** Data under study follows **

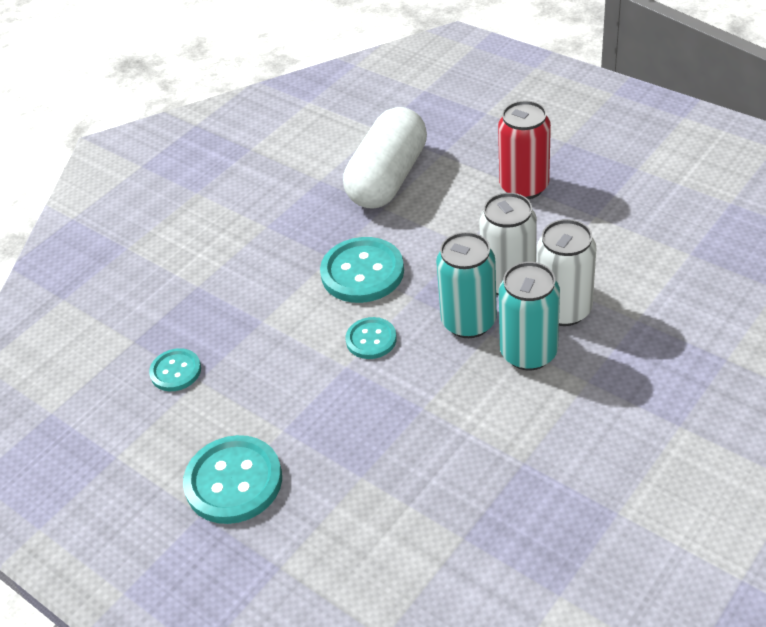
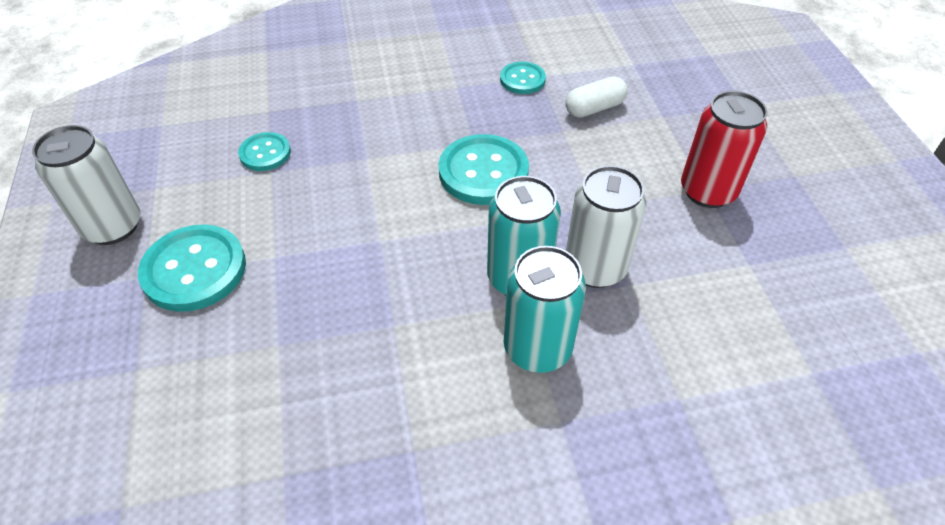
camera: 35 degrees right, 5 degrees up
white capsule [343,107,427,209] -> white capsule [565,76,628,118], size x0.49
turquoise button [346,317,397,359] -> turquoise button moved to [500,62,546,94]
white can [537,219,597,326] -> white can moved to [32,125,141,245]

** End of Data under study **
** Data under study follows **

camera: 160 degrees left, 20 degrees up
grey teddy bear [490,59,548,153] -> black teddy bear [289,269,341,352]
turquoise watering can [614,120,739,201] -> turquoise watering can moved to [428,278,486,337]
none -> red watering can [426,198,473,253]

** End of Data under study **
** Data under study follows **

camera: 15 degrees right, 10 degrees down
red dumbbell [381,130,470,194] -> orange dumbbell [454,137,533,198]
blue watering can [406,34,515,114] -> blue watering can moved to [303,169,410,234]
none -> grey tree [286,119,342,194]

** End of Data under study **

• Problem statement: An exact copy of the lines above, from the one containing "blue watering can [406,34,515,114]" down to the one containing "none -> grey tree [286,119,342,194]" and including both, is the whole answer; retype it and nothing else.

• The completed task:
blue watering can [406,34,515,114] -> blue watering can moved to [303,169,410,234]
none -> grey tree [286,119,342,194]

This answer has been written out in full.